■ **Work item**: The answer must reproduce every record exactly, with all pictures omitted.

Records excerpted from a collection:
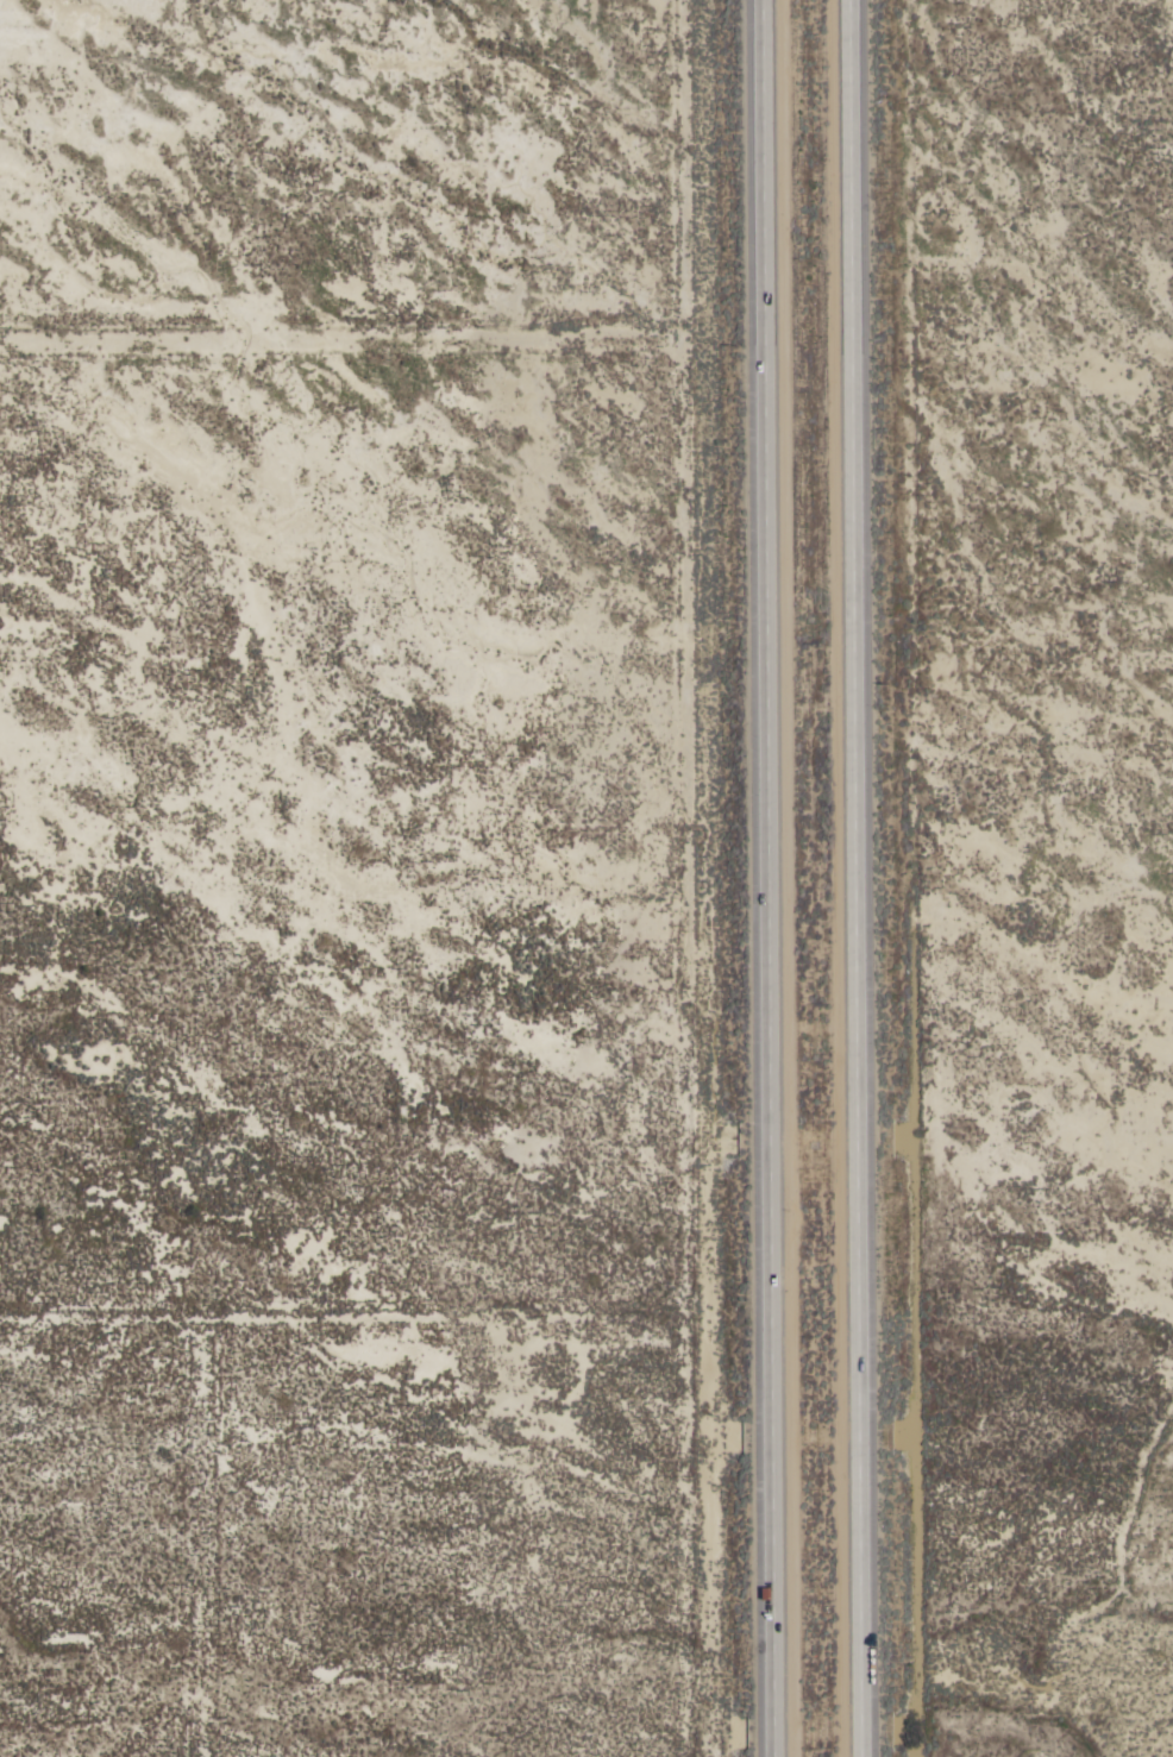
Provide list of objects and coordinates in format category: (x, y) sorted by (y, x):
railway: (954, 39)
railway: (943, 42)
railway: (1076, 236)
railway: (1071, 249)
road: (767, 878)
road: (855, 878)

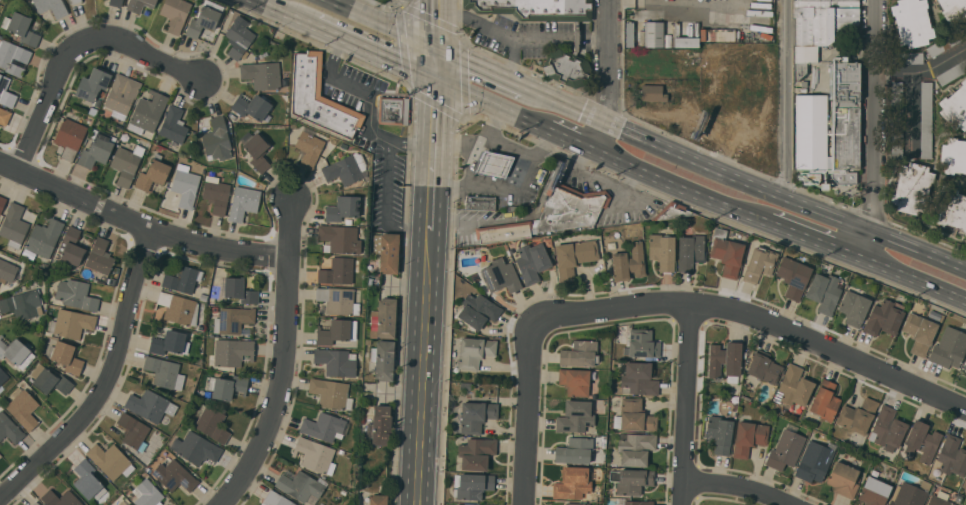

■ **Output for this task**:
Provide list of objects and coordinates in format category: (x, y) sorted by (y, x):
railway: (954, 39)
railway: (943, 42)
railway: (1076, 236)
railway: (1071, 249)
road: (767, 878)
road: (855, 878)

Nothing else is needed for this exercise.